▶ _What is needed_:
Please show all lines of the records that include "none".

▶ _Dataset excerpts_:
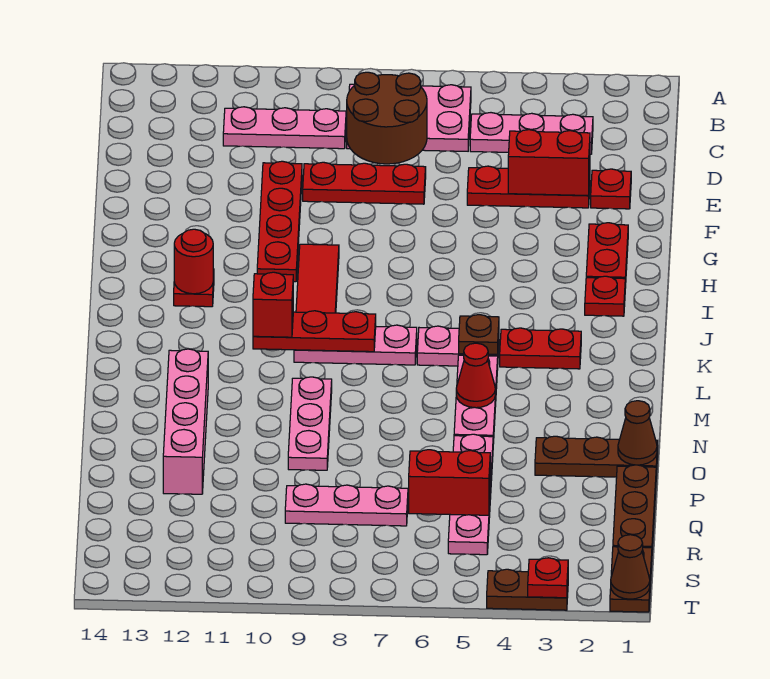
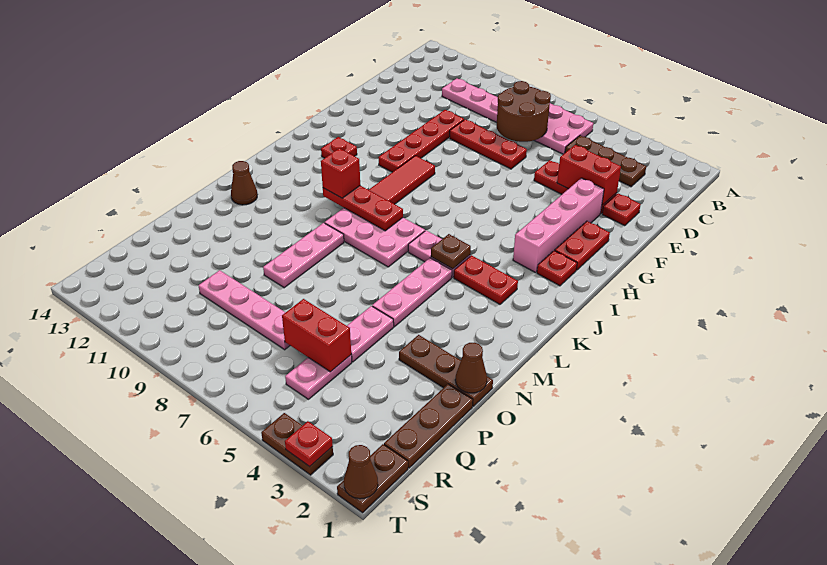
pink plate C3:C5 level 1 -> brown plate C3:C5 level 1
red round brick I12 level 2 -> none
pink plate K7:K9 level 1 -> pink plate K7:L9 level 1
red cone M5 level 2 -> none
pink brick M12:P12 level 1 -> pink brick F3:I3 level 1
none -> brown cone M13 level 1
pink plate Q7:Q9 level 1 -> pink plate Q7:Q10 level 1

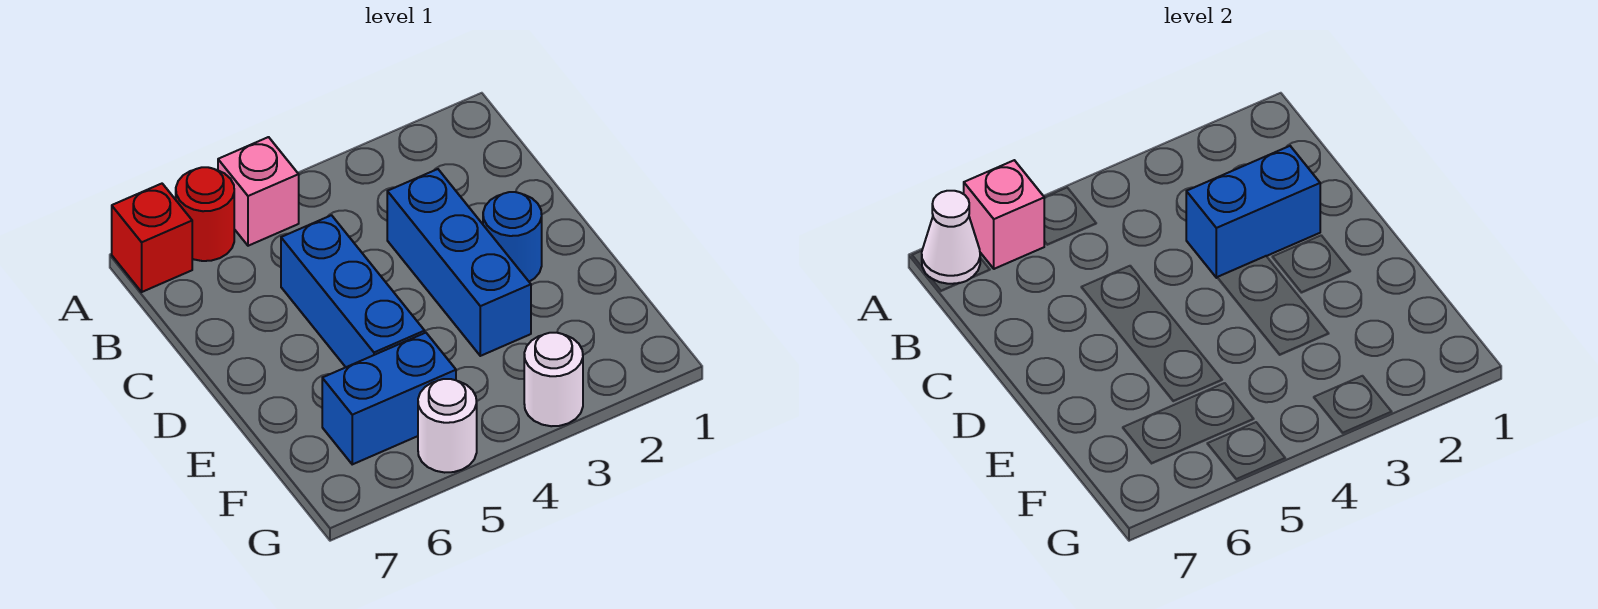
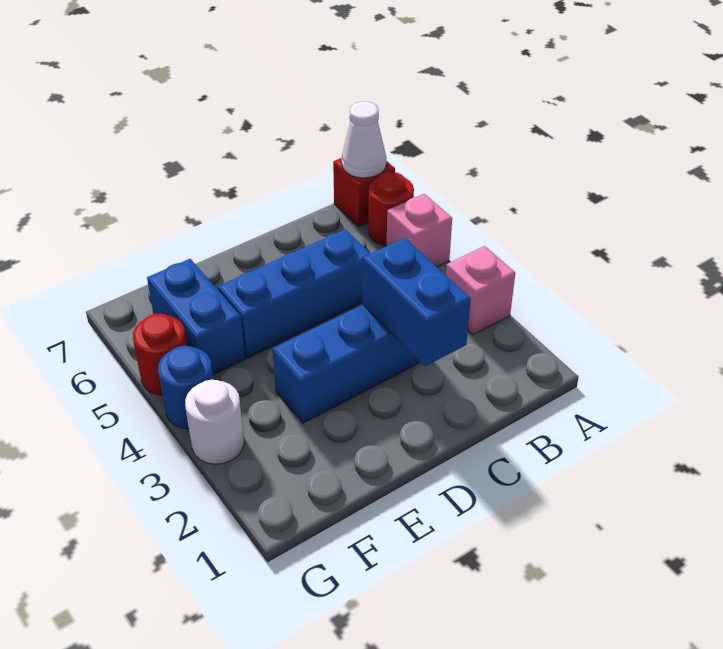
pink brick A6 level 2 -> pink brick A3 level 1
blue round brick D2 level 1 -> blue round brick G4 level 1
white round brick G5 level 1 -> red round brick G5 level 1

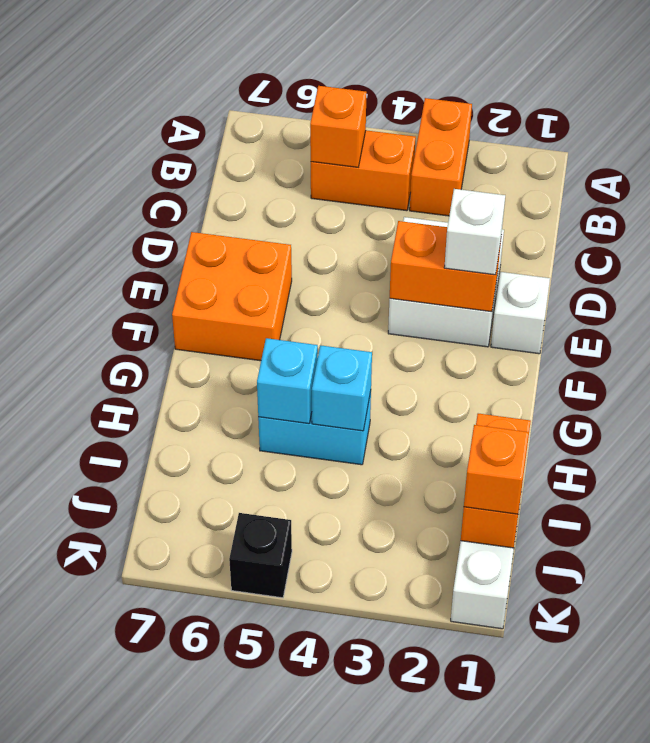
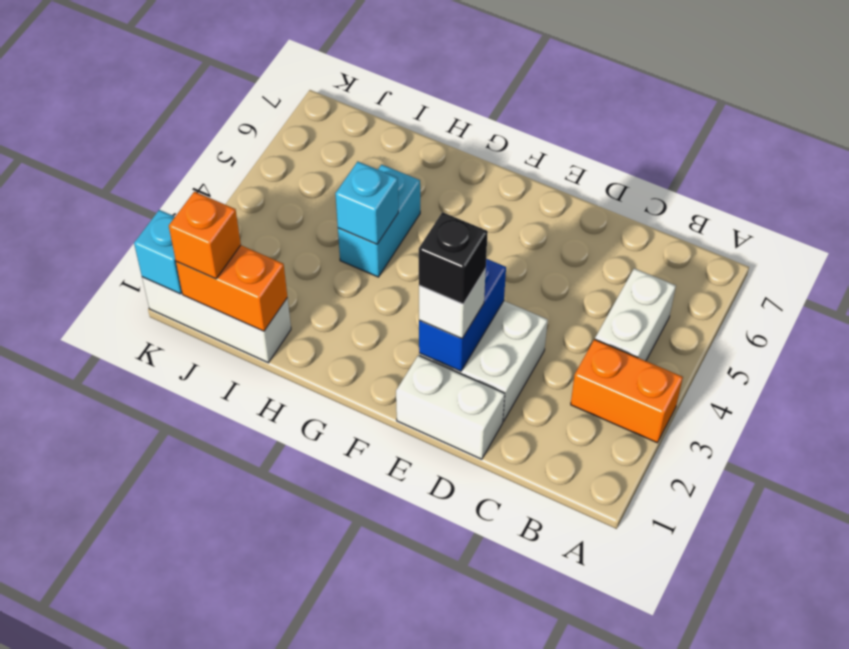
orange brick B4:B5 level 1 -> white brick B4:B5 level 1
orange brick B5 level 2 -> none
white brick E1 level 1 -> white brick D1:E1 level 1
orange brick E2:E3 level 2 -> blue brick E2:E3 level 2
orange brick E6:F7 level 1 -> none
cyan brick H5 level 2 -> cyan brick K1 level 2
black brick K5 level 1 -> black brick E2 level 4

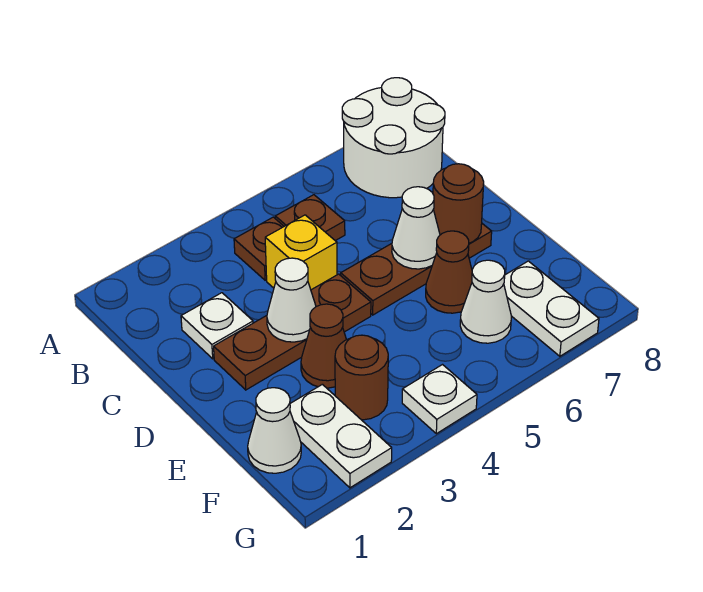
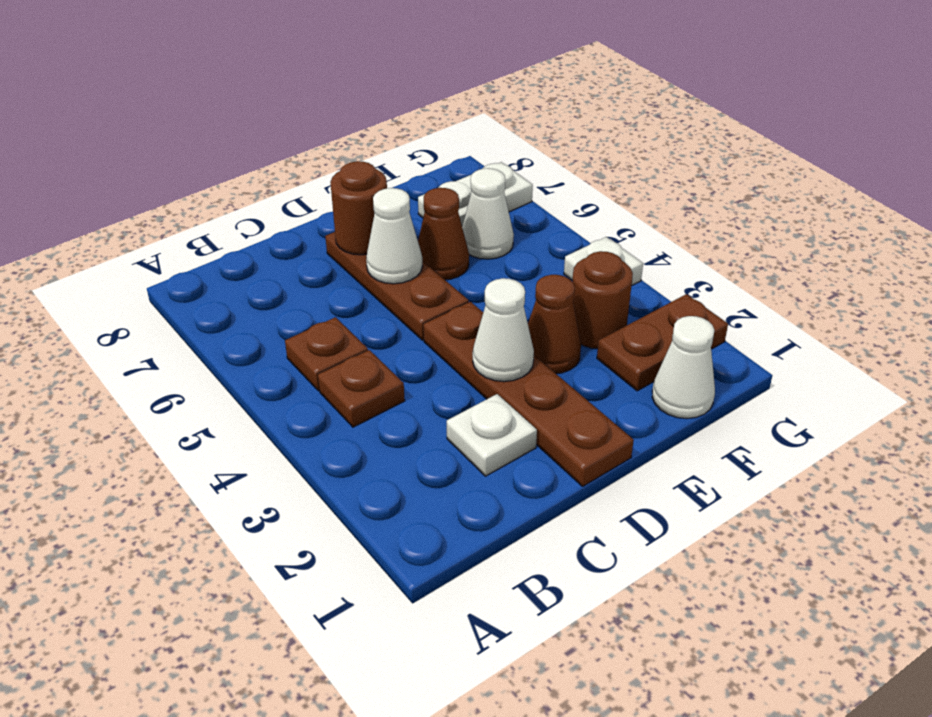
white round brick A7:B8 level 1 -> none
yellow brick C4 level 1 -> none
brown plate D2:D4 level 1 -> brown plate D1:D4 level 1
white plate F2:G2 level 1 -> brown plate F2:G2 level 1

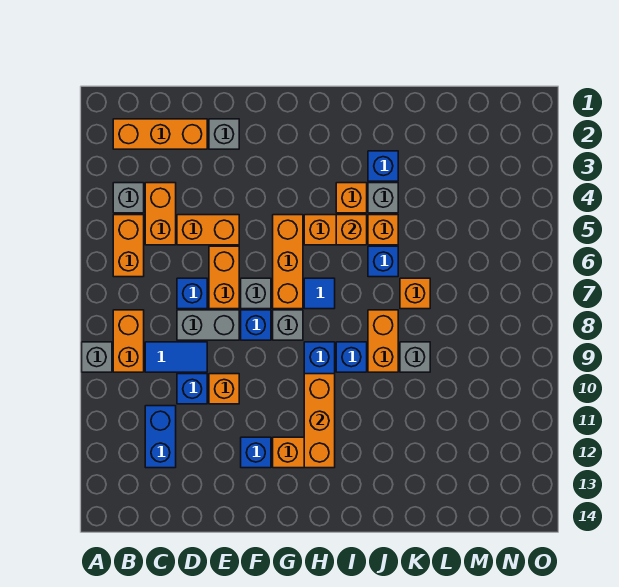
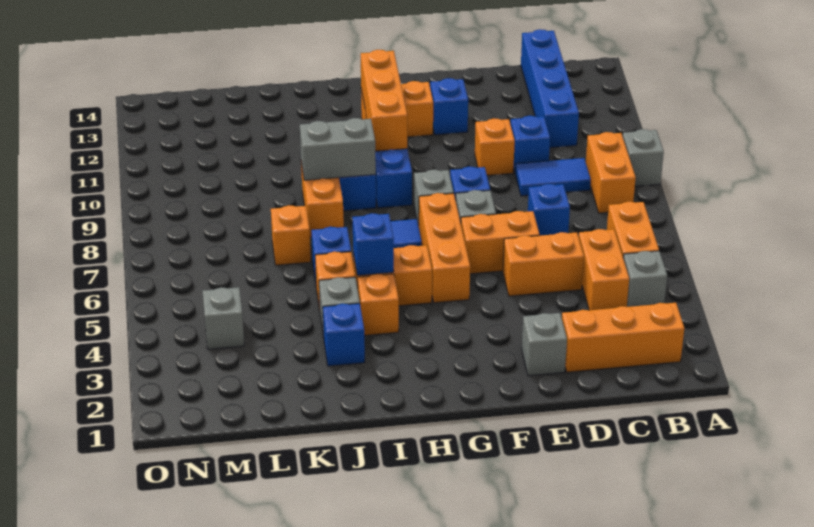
blue brick C11:C12 level 1 -> blue brick C11:C14 level 1
grey brick D8:E8 level 1 -> grey brick I9:J9 level 2
orange brick E6:E7 level 1 -> orange brick E6:F6 level 1
orange brick I5 level 2 -> blue brick I5 level 2
grey brick K9 level 1 -> grey brick M4 level 1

▶ _Expected output_:
red round brick I12 level 2 -> none
red cone M5 level 2 -> none
none -> brown cone M13 level 1
orange brick B5 level 2 -> none
orange brick E6:F7 level 1 -> none
white round brick A7:B8 level 1 -> none
yellow brick C4 level 1 -> none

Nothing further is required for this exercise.